WHAT TO DO: Repeat the data below exactly, dropping any pictures it holds.
(DATA RECORDS)
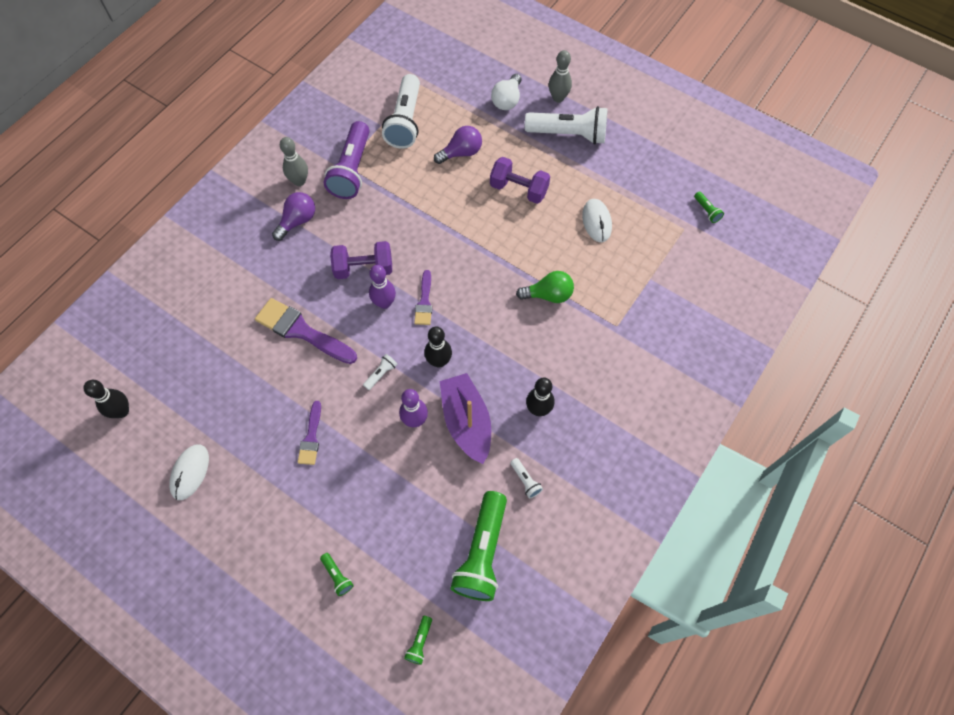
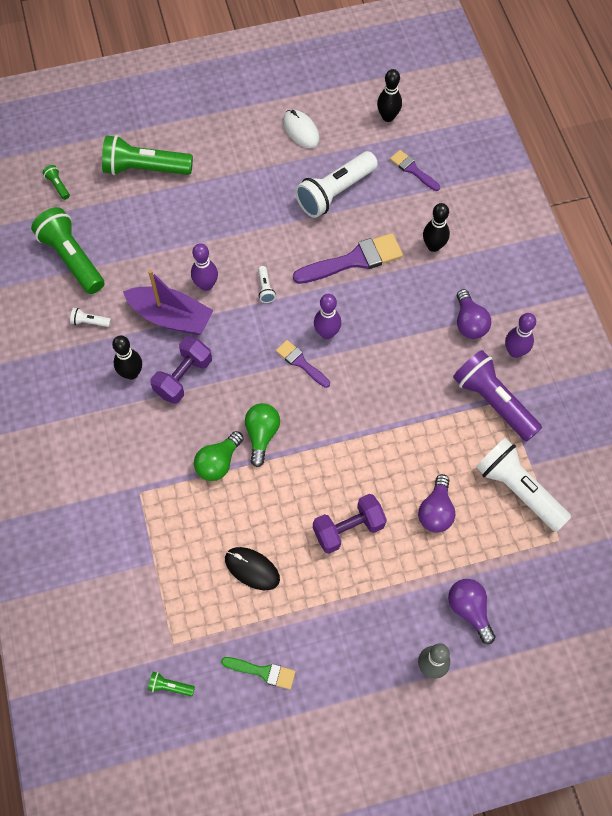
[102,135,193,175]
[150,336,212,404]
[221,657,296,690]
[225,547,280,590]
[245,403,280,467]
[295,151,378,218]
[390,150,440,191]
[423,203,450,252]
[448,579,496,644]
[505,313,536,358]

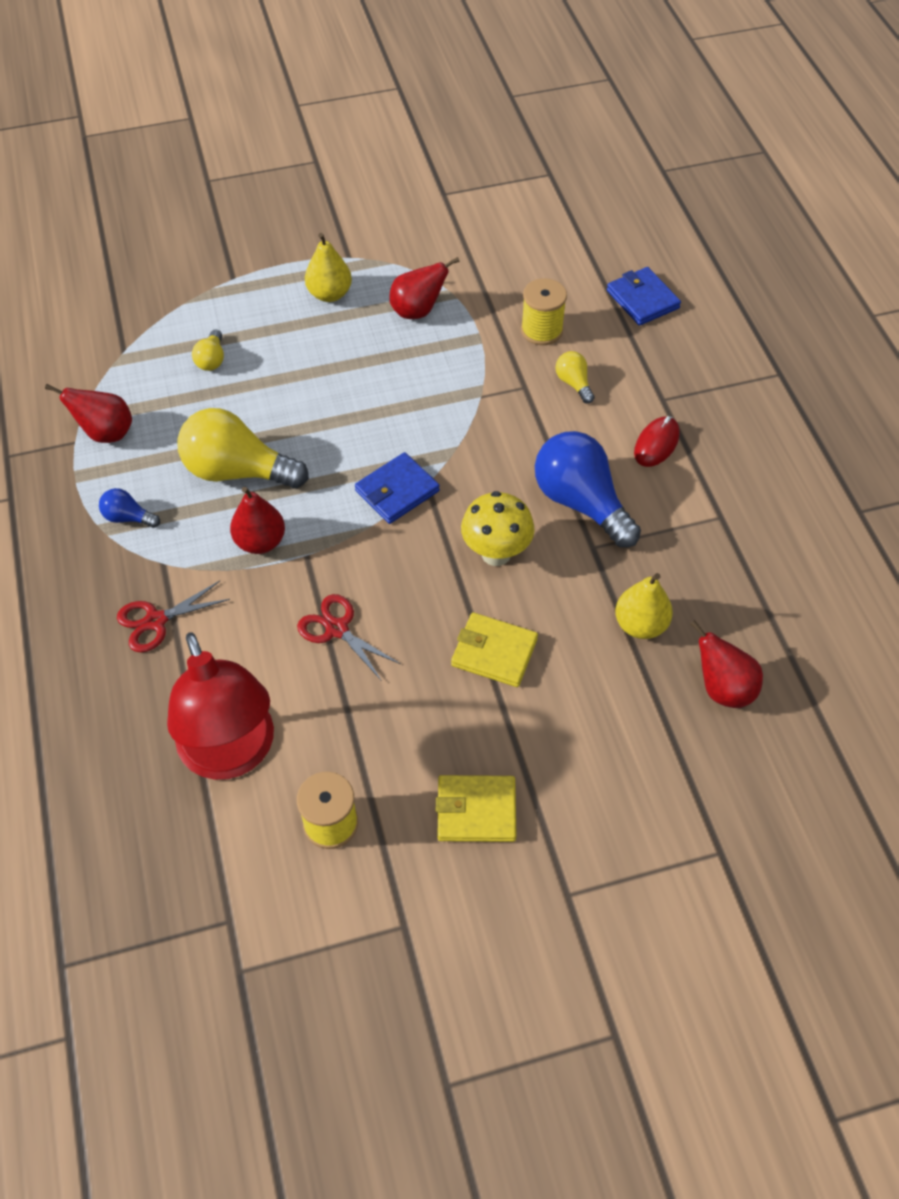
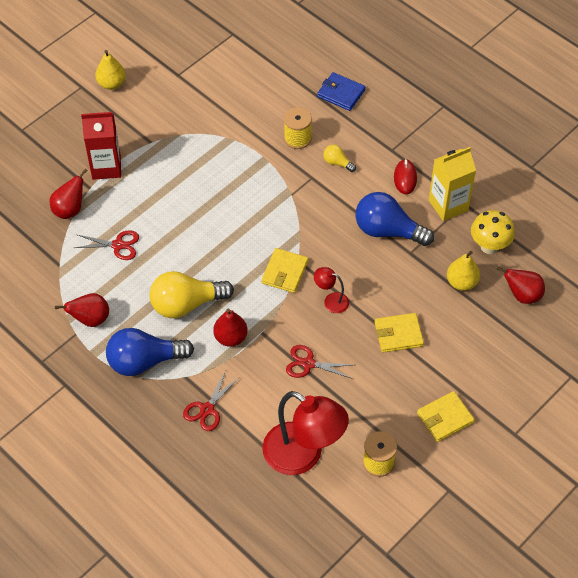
[50,168,88,219]
[75,230,139,260]
[81,112,121,180]
[95,50,126,90]
[106,328,194,376]
[261,248,308,293]
[314,267,349,313]
[429,147,476,221]
[471,210,515,254]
(End DATA RECORDS)
RESPONSE FOR THIS EXERCISE:
[102,135,193,175]
[150,336,212,404]
[221,657,296,690]
[225,547,280,590]
[245,403,280,467]
[295,151,378,218]
[390,150,440,191]
[423,203,450,252]
[448,579,496,644]
[505,313,536,358]

[50,168,88,219]
[75,230,139,260]
[81,112,121,180]
[95,50,126,90]
[106,328,194,376]
[261,248,308,293]
[314,267,349,313]
[429,147,476,221]
[471,210,515,254]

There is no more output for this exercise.